(Shape scene image sequences)
= Beginning of Section =
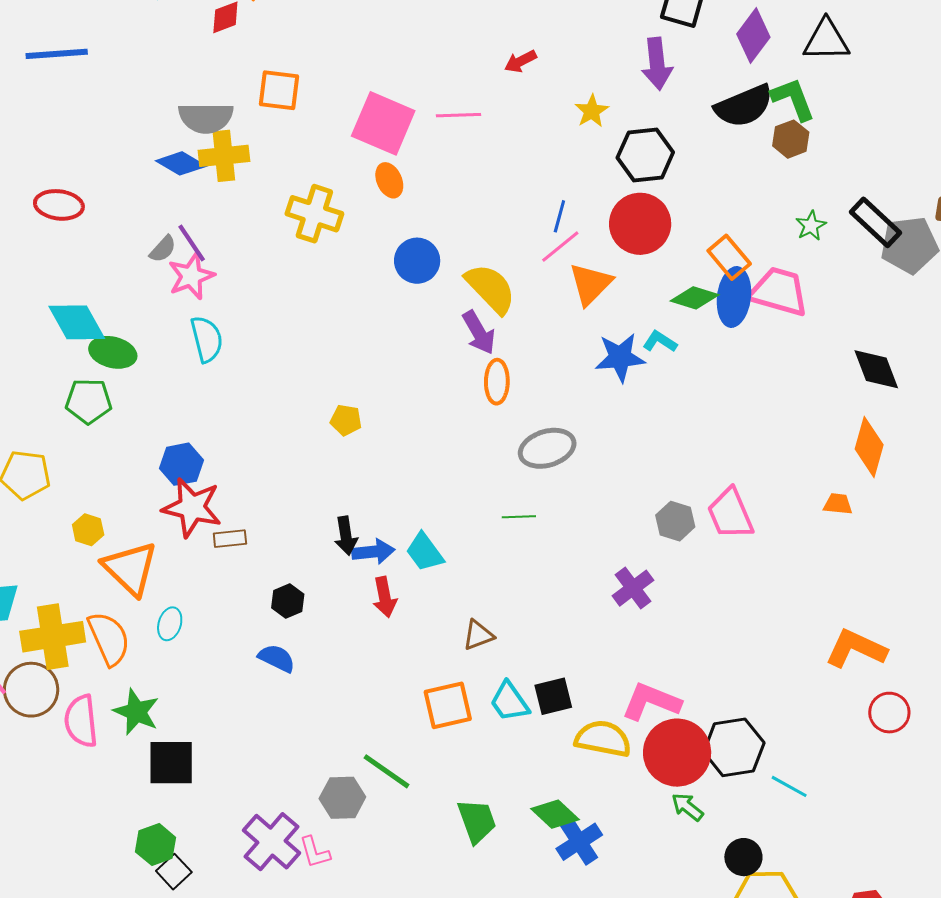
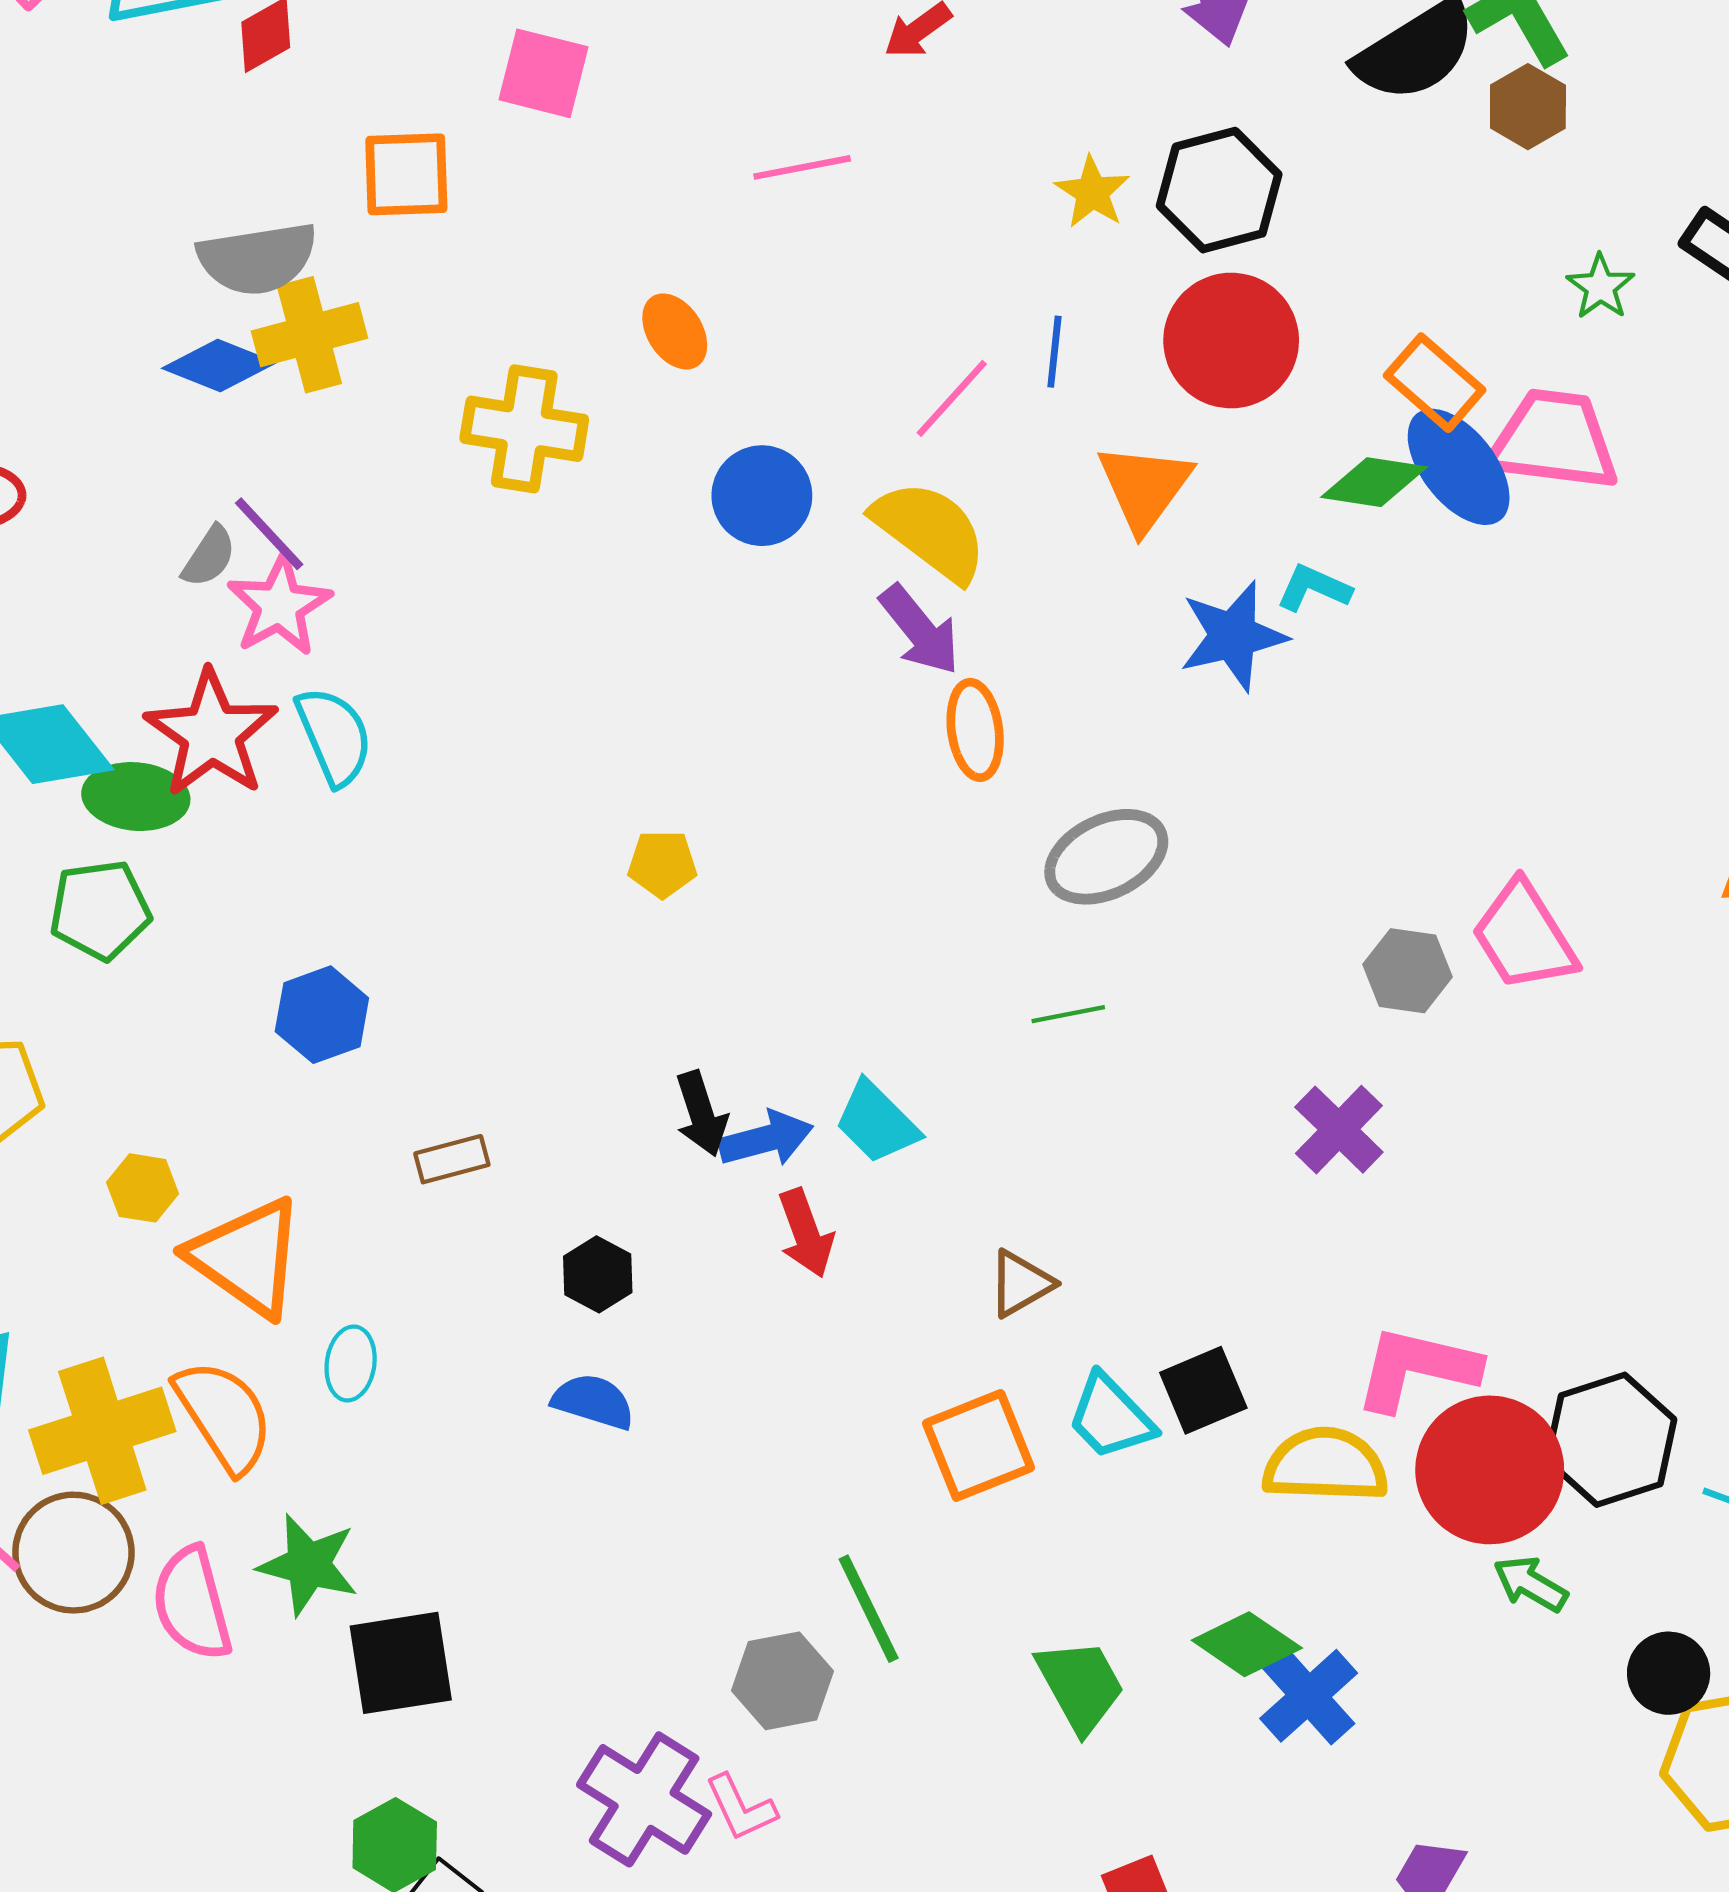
yellow star: (592, 111) -> (1092, 192), moved
pink square: (383, 123) -> (543, 73), moved, size x0.7
pink line: (560, 247) -> (952, 398), moved
blue ellipse: (734, 297) -> (1459, 467), turned -36
red star: (192, 507) -> (211, 734), moved, turned 30
green line: (386, 771) -> (869, 1609), turned 38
= End of Section =
(Exercise directions) Each line from the one containing "pink square: (383, 123)" to the last line above must be returned exactly, and no line outside that range.

(Solution below)
pink square: (383, 123) -> (543, 73), moved, size x0.7
pink line: (560, 247) -> (952, 398), moved
blue ellipse: (734, 297) -> (1459, 467), turned -36
red star: (192, 507) -> (211, 734), moved, turned 30
green line: (386, 771) -> (869, 1609), turned 38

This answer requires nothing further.